── Records

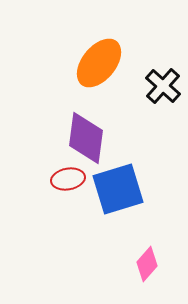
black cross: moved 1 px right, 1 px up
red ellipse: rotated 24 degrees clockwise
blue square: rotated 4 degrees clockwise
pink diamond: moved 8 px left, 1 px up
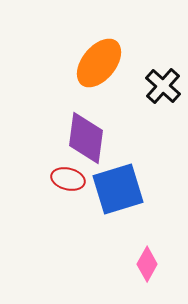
red ellipse: rotated 24 degrees clockwise
pink diamond: rotated 12 degrees counterclockwise
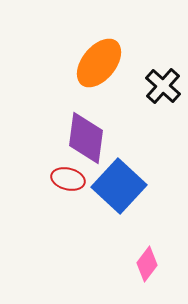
blue square: moved 1 px right, 3 px up; rotated 30 degrees counterclockwise
pink diamond: rotated 8 degrees clockwise
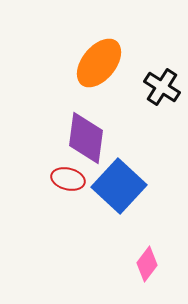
black cross: moved 1 px left, 1 px down; rotated 9 degrees counterclockwise
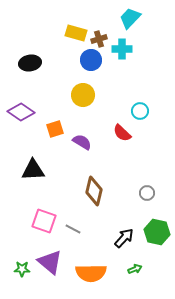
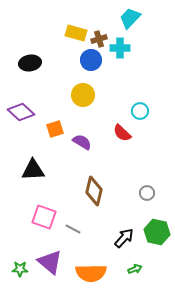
cyan cross: moved 2 px left, 1 px up
purple diamond: rotated 8 degrees clockwise
pink square: moved 4 px up
green star: moved 2 px left
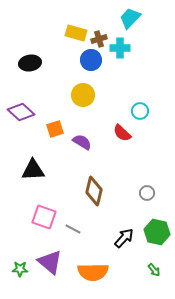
green arrow: moved 19 px right, 1 px down; rotated 72 degrees clockwise
orange semicircle: moved 2 px right, 1 px up
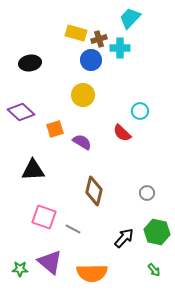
orange semicircle: moved 1 px left, 1 px down
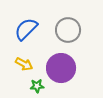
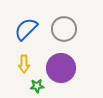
gray circle: moved 4 px left, 1 px up
yellow arrow: rotated 60 degrees clockwise
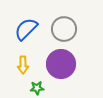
yellow arrow: moved 1 px left, 1 px down
purple circle: moved 4 px up
green star: moved 2 px down
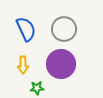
blue semicircle: rotated 110 degrees clockwise
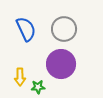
yellow arrow: moved 3 px left, 12 px down
green star: moved 1 px right, 1 px up
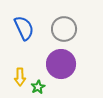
blue semicircle: moved 2 px left, 1 px up
green star: rotated 24 degrees counterclockwise
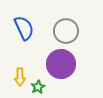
gray circle: moved 2 px right, 2 px down
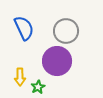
purple circle: moved 4 px left, 3 px up
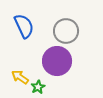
blue semicircle: moved 2 px up
yellow arrow: rotated 126 degrees clockwise
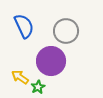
purple circle: moved 6 px left
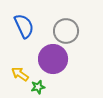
purple circle: moved 2 px right, 2 px up
yellow arrow: moved 3 px up
green star: rotated 16 degrees clockwise
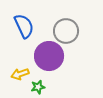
purple circle: moved 4 px left, 3 px up
yellow arrow: rotated 54 degrees counterclockwise
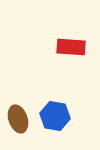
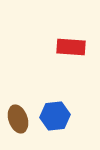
blue hexagon: rotated 16 degrees counterclockwise
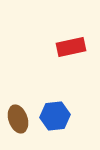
red rectangle: rotated 16 degrees counterclockwise
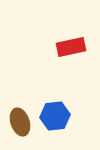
brown ellipse: moved 2 px right, 3 px down
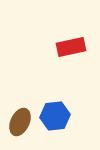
brown ellipse: rotated 44 degrees clockwise
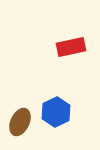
blue hexagon: moved 1 px right, 4 px up; rotated 20 degrees counterclockwise
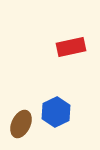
brown ellipse: moved 1 px right, 2 px down
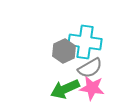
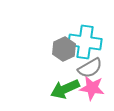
gray hexagon: moved 2 px up
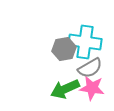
gray hexagon: rotated 15 degrees clockwise
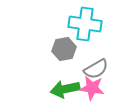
cyan cross: moved 18 px up
gray semicircle: moved 6 px right, 1 px down
green arrow: rotated 12 degrees clockwise
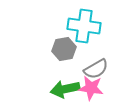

────

Given task:
Copy every movement and rotation line from the material above word for word, in order, and leave out the bracketed picture markers.

Result:
black cross: moved 1 px right, 1 px up
red ellipse: rotated 24 degrees clockwise
blue square: rotated 4 degrees clockwise
pink diamond: moved 8 px left, 1 px up
red ellipse: rotated 24 degrees clockwise
pink diamond: rotated 12 degrees counterclockwise
blue square: moved 1 px right, 3 px up; rotated 30 degrees counterclockwise
pink diamond: rotated 8 degrees clockwise
black cross: moved 1 px left, 1 px down; rotated 9 degrees counterclockwise
cyan cross: moved 2 px left, 1 px up
purple diamond: rotated 8 degrees clockwise
pink square: moved 4 px up
green star: moved 2 px left
green arrow: moved 19 px right, 1 px down; rotated 72 degrees clockwise
orange semicircle: moved 2 px right, 1 px up
orange semicircle: moved 1 px left, 1 px down
gray circle: moved 4 px left, 1 px up
yellow arrow: rotated 60 degrees clockwise
yellow arrow: moved 1 px left, 1 px down
purple circle: moved 4 px up
green star: moved 2 px down
blue semicircle: rotated 110 degrees clockwise
yellow arrow: moved 3 px left, 12 px down
green star: moved 1 px right, 1 px up
blue semicircle: moved 2 px left, 1 px up
green star: rotated 24 degrees counterclockwise
gray circle: moved 2 px right, 2 px down
purple circle: moved 4 px left, 3 px up
blue semicircle: moved 2 px up
yellow arrow: rotated 126 degrees clockwise
purple circle: moved 6 px left
purple circle: moved 2 px right, 2 px up
yellow arrow: moved 3 px up
green star: rotated 16 degrees clockwise
purple circle: moved 4 px left, 3 px up
yellow arrow: rotated 54 degrees counterclockwise
blue hexagon: rotated 16 degrees counterclockwise
red rectangle: rotated 16 degrees counterclockwise
brown ellipse: moved 2 px right, 3 px down
brown ellipse: rotated 44 degrees clockwise
blue hexagon: moved 1 px right, 4 px up; rotated 20 degrees counterclockwise
brown ellipse: moved 1 px right, 2 px down
gray hexagon: moved 2 px up
gray hexagon: rotated 15 degrees clockwise
cyan cross: moved 18 px up
gray semicircle: moved 6 px right, 1 px down
green arrow: rotated 12 degrees clockwise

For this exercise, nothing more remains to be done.